• [Assignment]: Each entry below is to be reproduced exactly, though any pictures it holds must be omitted.

[Object transformation records]
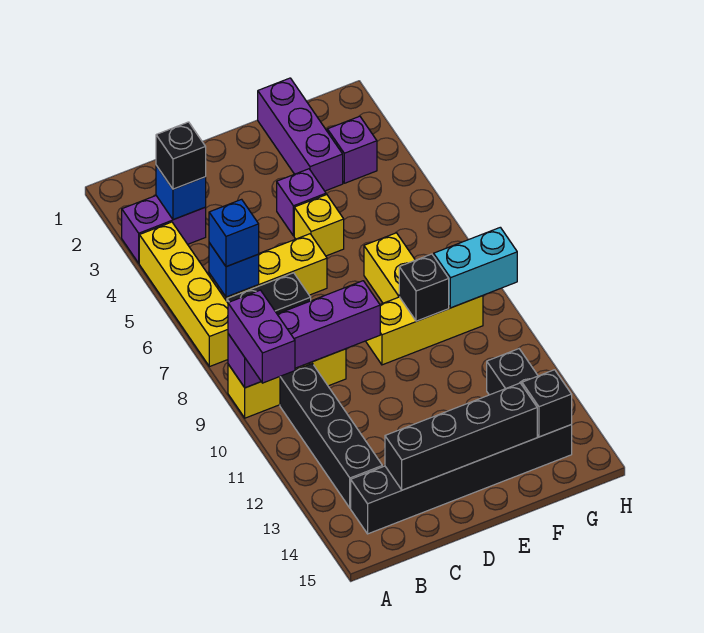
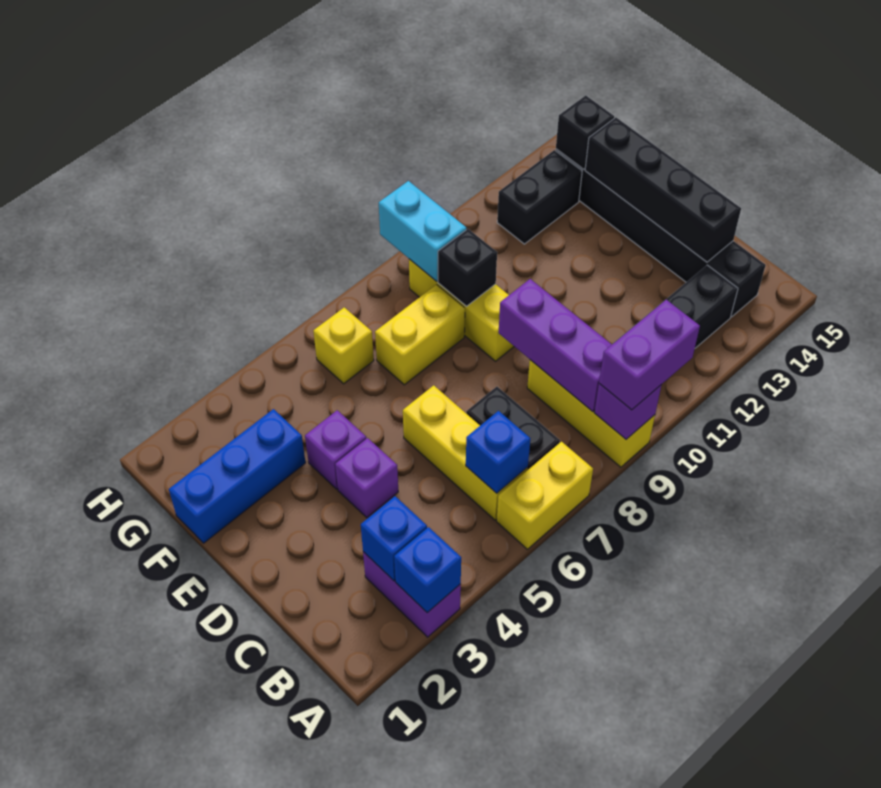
yellow brick A4:A7 level 1 -> yellow brick A6:A7 level 1
black brick B3 level 3 -> none
blue brick B6 level 3 -> blue brick A3 level 2
yellow brick E5 level 1 -> yellow brick G6 level 1
purple brick F1:F3 level 1 -> blue brick F1:F3 level 1
purple brick G3 level 1 -> purple brick D4 level 1

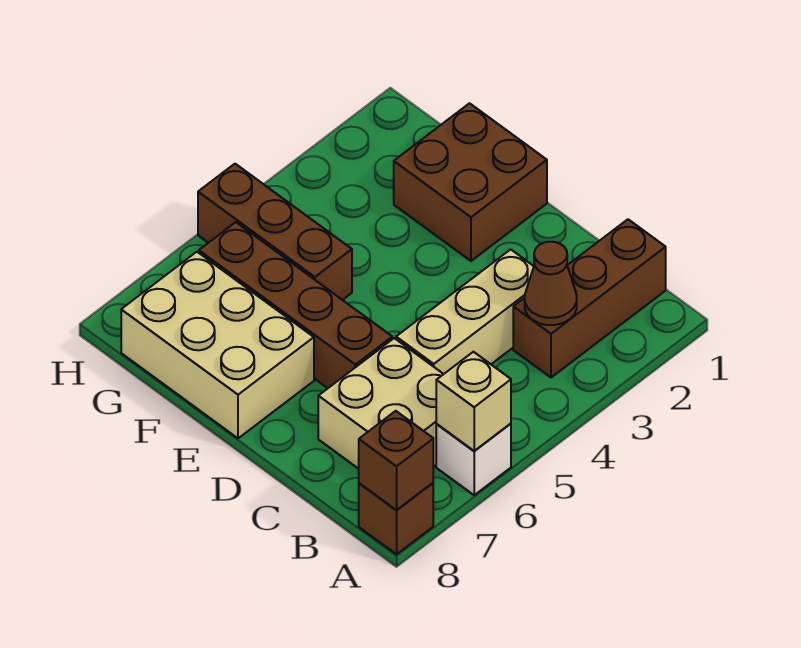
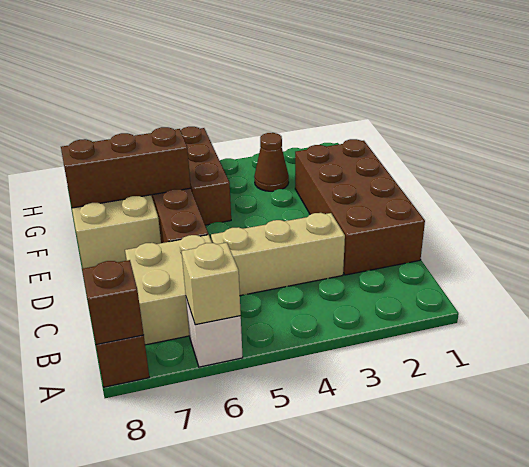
brown brick B1:B3 level 1 -> brown brick F6:F8 level 2
brown cone B3 level 2 -> brown cone G3 level 1
brown brick E1:F2 level 1 -> brown brick C1:F2 level 1

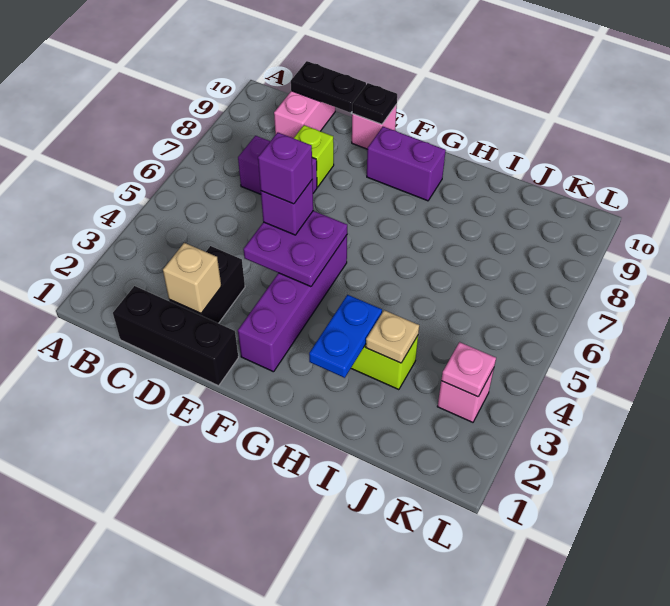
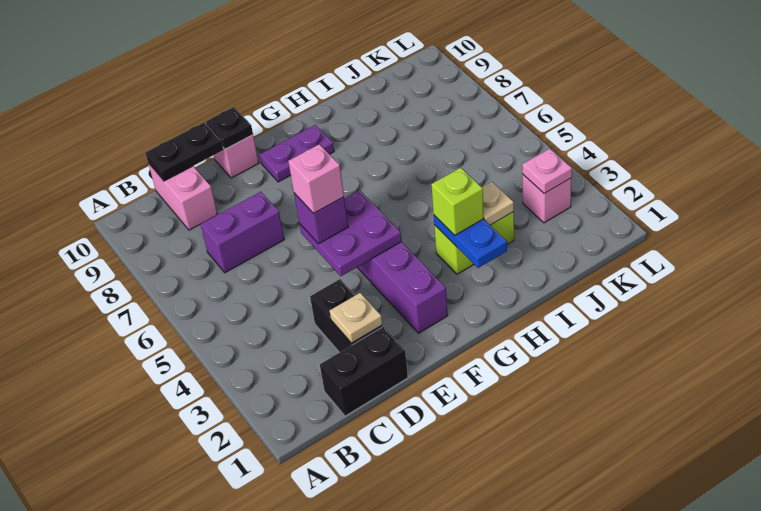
black brick C1:E1 level 1 -> black brick C1:D1 level 1
tan brick D2 level 2 -> tan plate D2 level 2
lime brick D8 level 1 -> lime brick H3 level 3
purple brick E5 level 4 -> pink brick E5 level 4
purple brick F9:G9 level 1 -> purple plate F9:G9 level 1

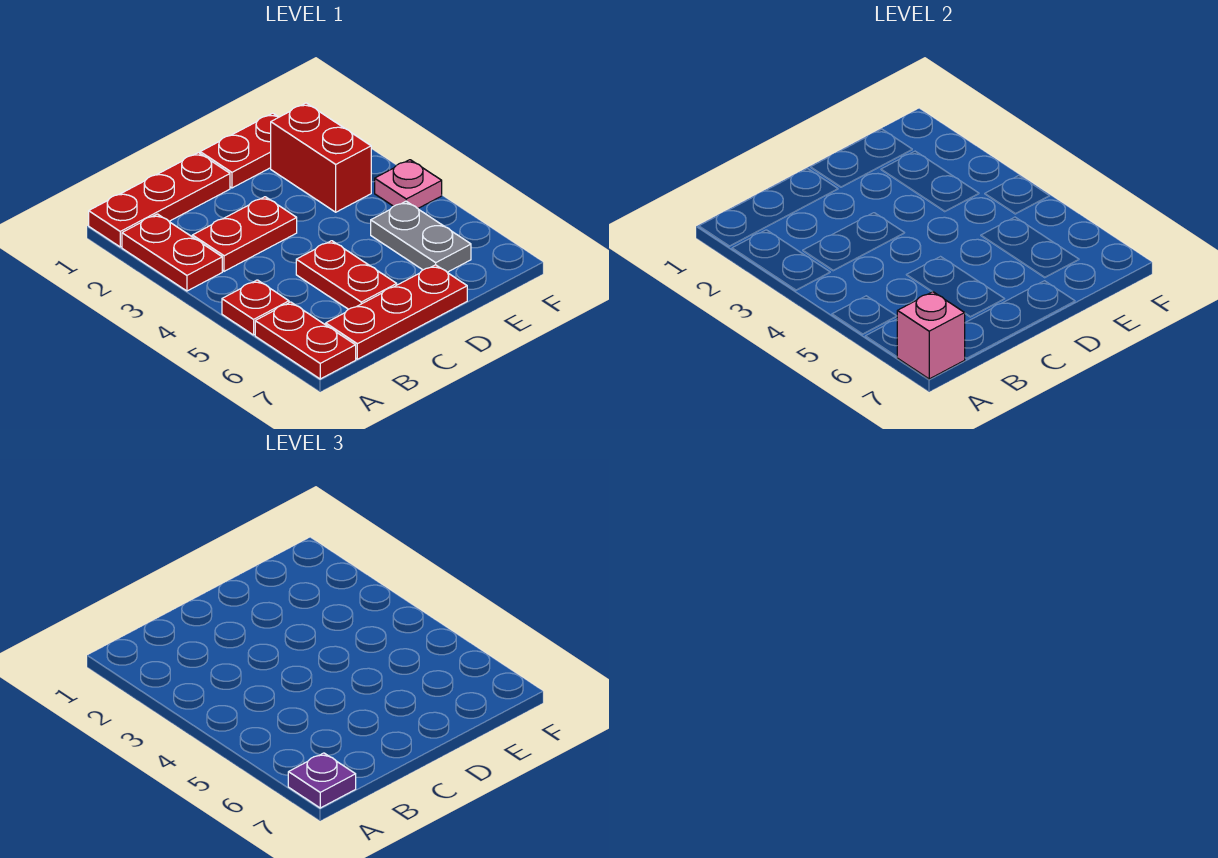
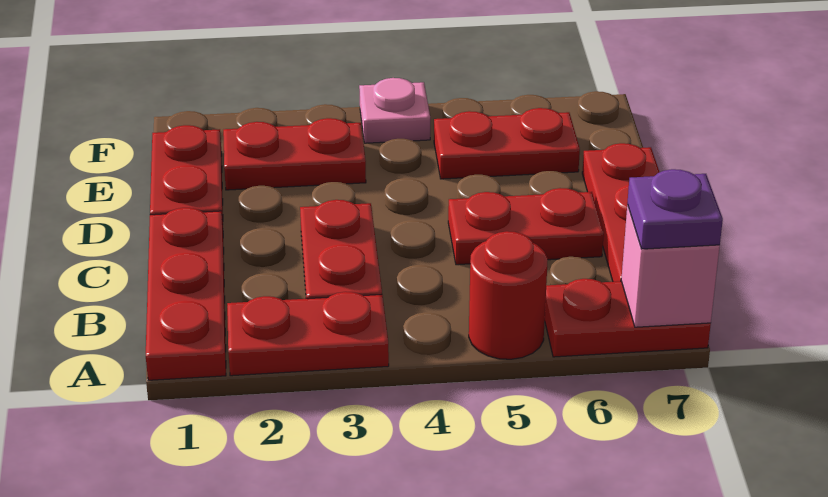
red plate A5 level 1 -> red round brick A5 level 1
red brick E2:E3 level 1 -> red plate E2:E3 level 1
grey plate E5:E6 level 1 -> red plate E5:E6 level 1

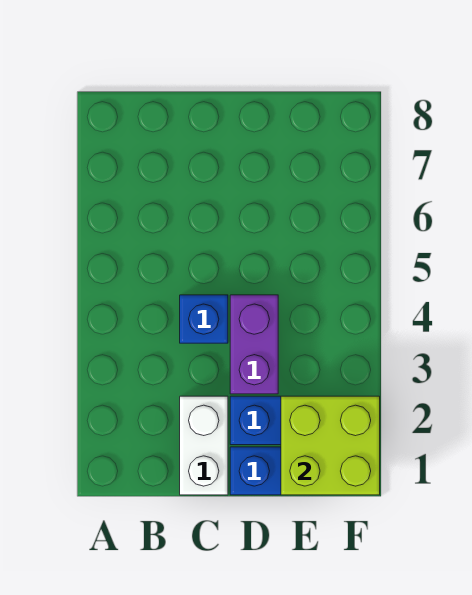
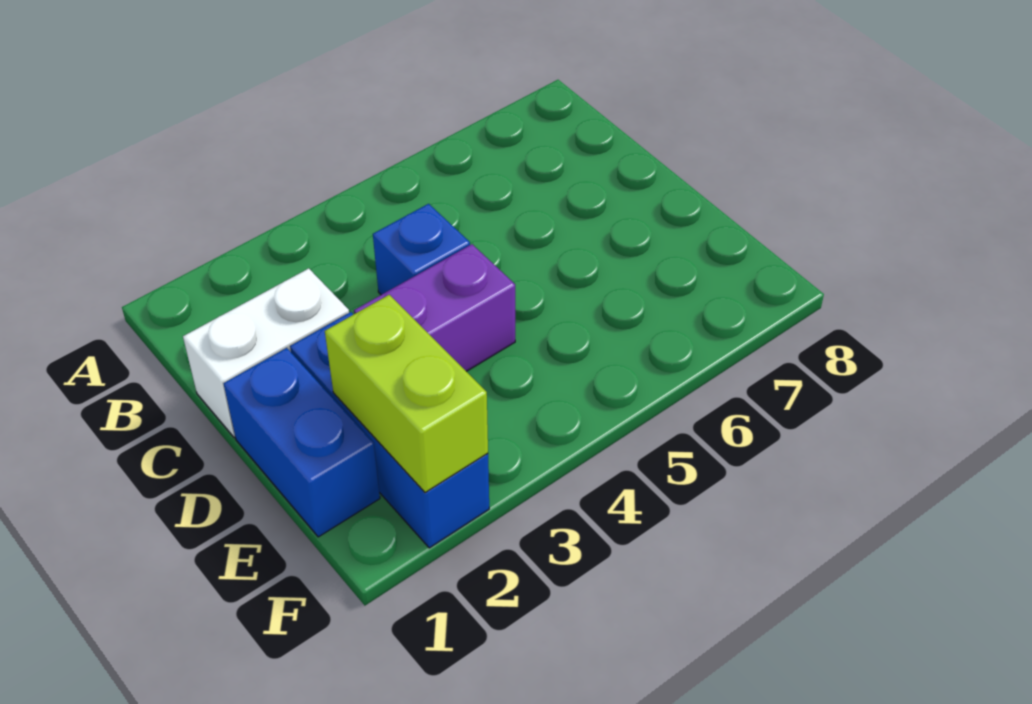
lime brick E1:F2 level 2 -> lime brick E2:F2 level 2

• [Output of the task]:
yellow brick A4:A7 level 1 -> yellow brick A6:A7 level 1
black brick B3 level 3 -> none
blue brick B6 level 3 -> blue brick A3 level 2
yellow brick E5 level 1 -> yellow brick G6 level 1
purple brick F1:F3 level 1 -> blue brick F1:F3 level 1
purple brick G3 level 1 -> purple brick D4 level 1

brown brick B1:B3 level 1 -> brown brick F6:F8 level 2
brown cone B3 level 2 -> brown cone G3 level 1
brown brick E1:F2 level 1 -> brown brick C1:F2 level 1

black brick C1:E1 level 1 -> black brick C1:D1 level 1
tan brick D2 level 2 -> tan plate D2 level 2
lime brick D8 level 1 -> lime brick H3 level 3
purple brick E5 level 4 -> pink brick E5 level 4
purple brick F9:G9 level 1 -> purple plate F9:G9 level 1

red plate A5 level 1 -> red round brick A5 level 1
red brick E2:E3 level 1 -> red plate E2:E3 level 1
grey plate E5:E6 level 1 -> red plate E5:E6 level 1

lime brick E1:F2 level 2 -> lime brick E2:F2 level 2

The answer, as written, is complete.